Print out each record below, unaltered and complete, without its images.

::: Input data

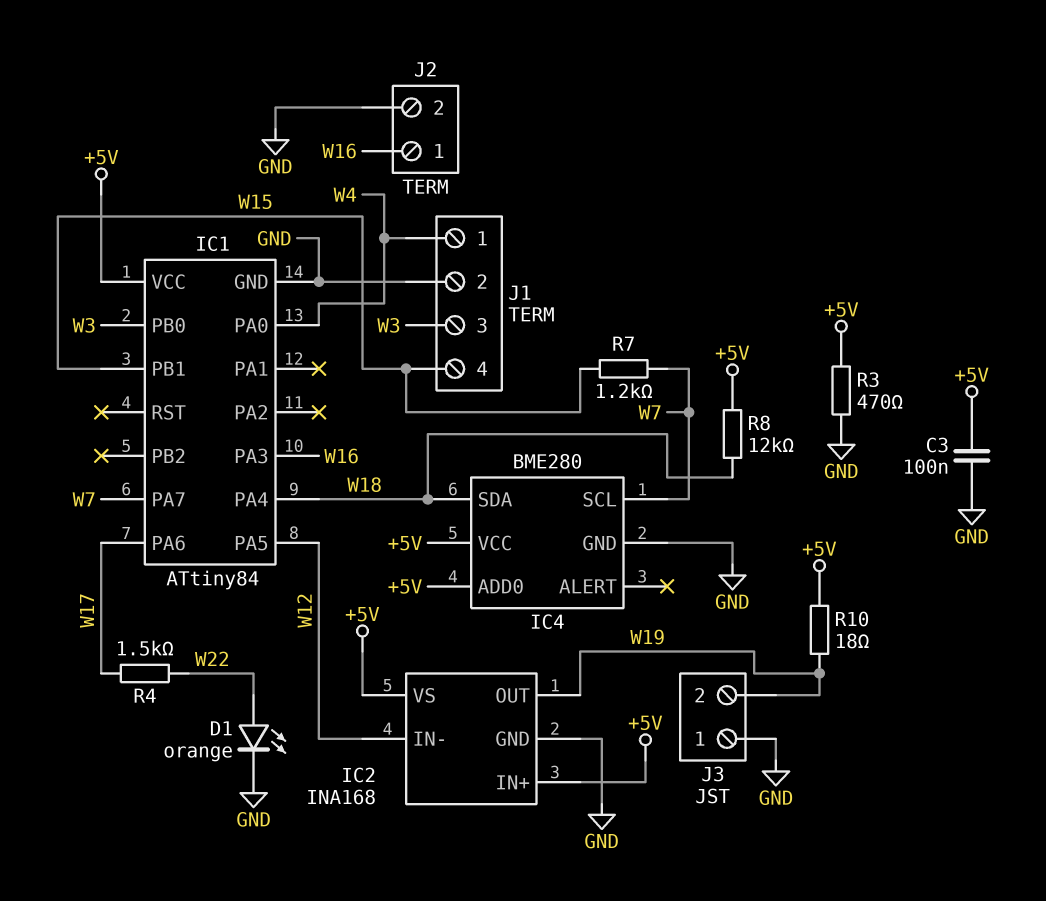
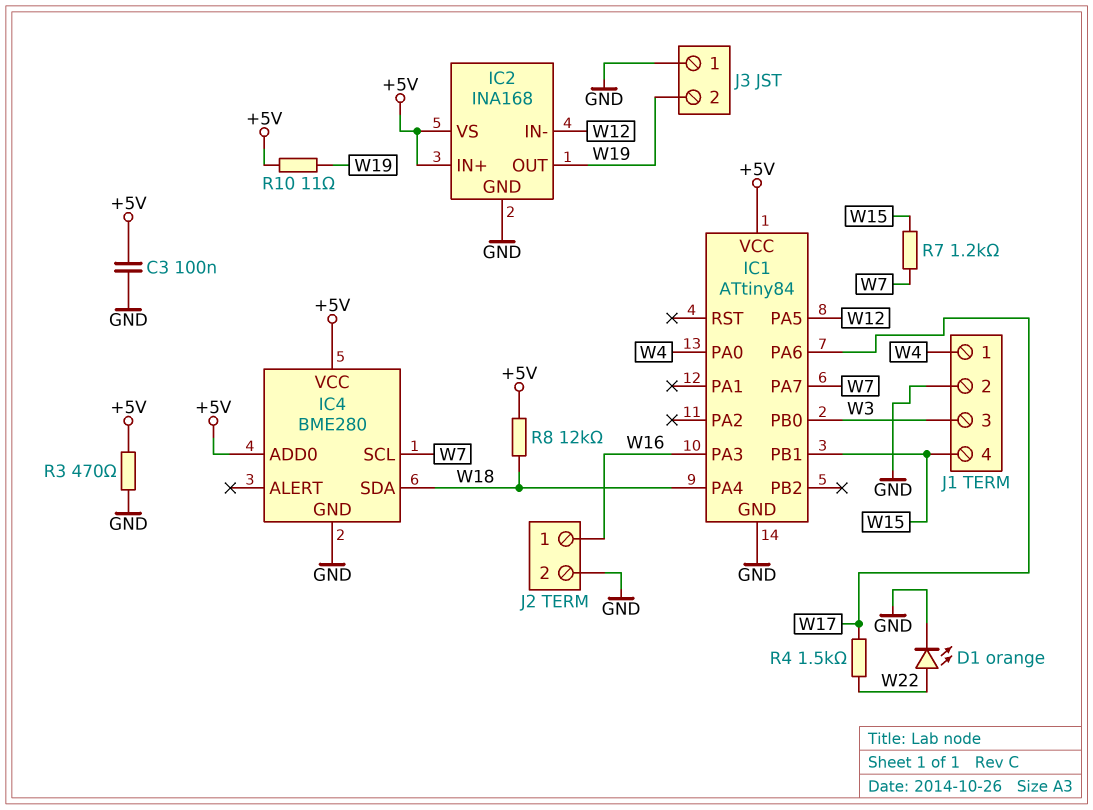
R10: 18 (+5V, W19) -> 11 (+5V, W19)

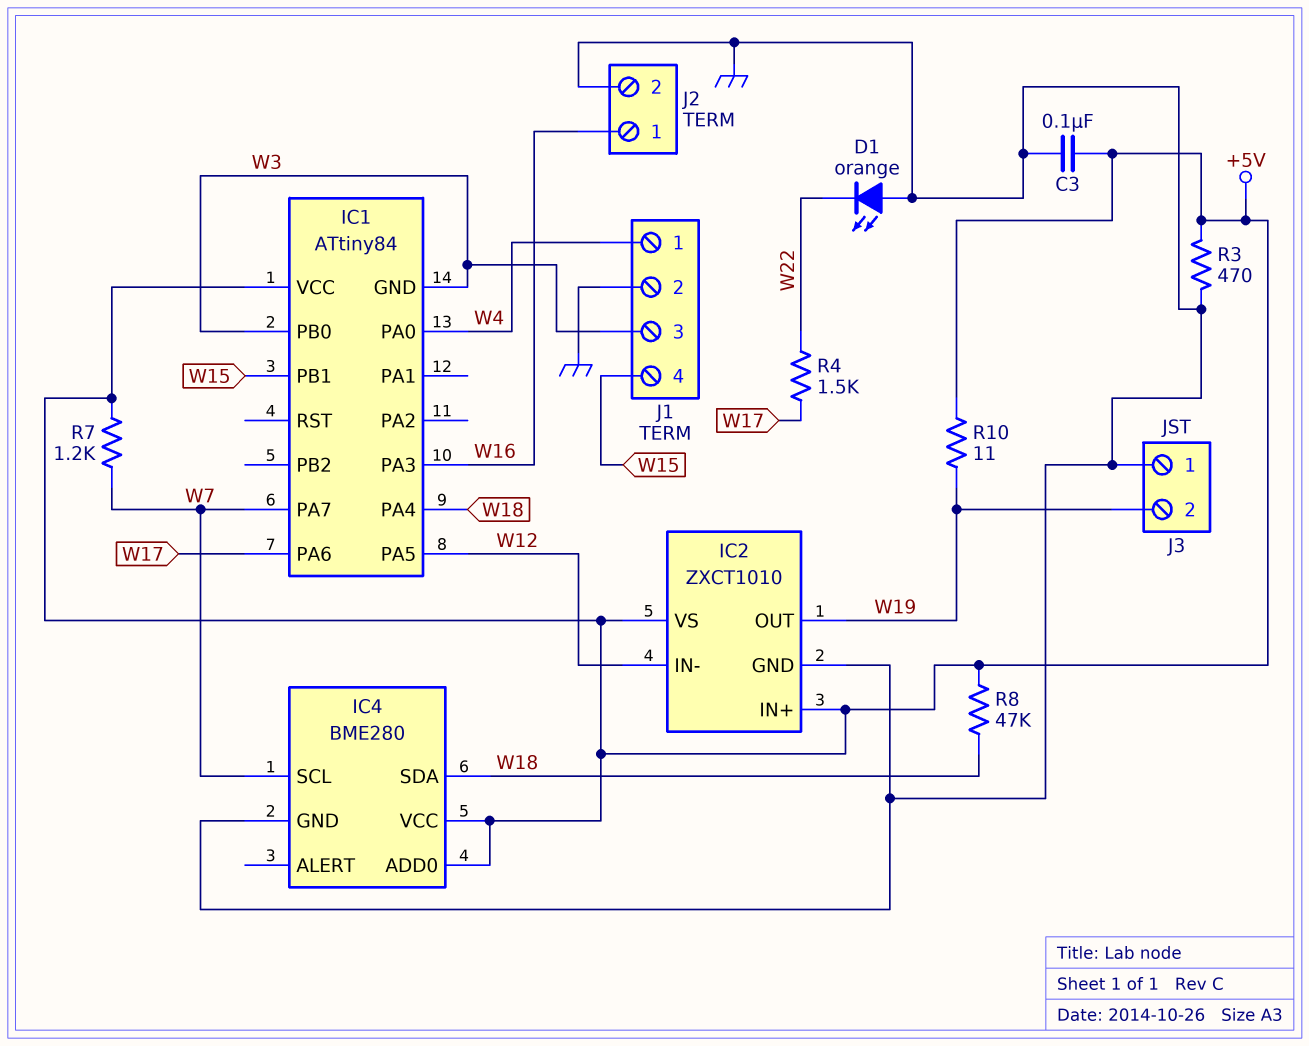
D1: LED orange (A W22, K GND) -> LED orange (A GND, K W22)
IC1 pin GND: GND -> W3
IC2: INA168 -> ZXCT1010
R7: 1.2k (W7, W15) -> 1.2k (+5V, W7)
R8: 12k (+5V, W18) -> 47k (+5V, W18)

::::::

### Result of this task
R10: 18 (+5V, W19) -> 11 (+5V, W19)

D1: LED orange (A W22, K GND) -> LED orange (A GND, K W22)
IC1 pin GND: GND -> W3
IC2: INA168 -> ZXCT1010
R7: 1.2k (W7, W15) -> 1.2k (+5V, W7)
R8: 12k (+5V, W18) -> 47k (+5V, W18)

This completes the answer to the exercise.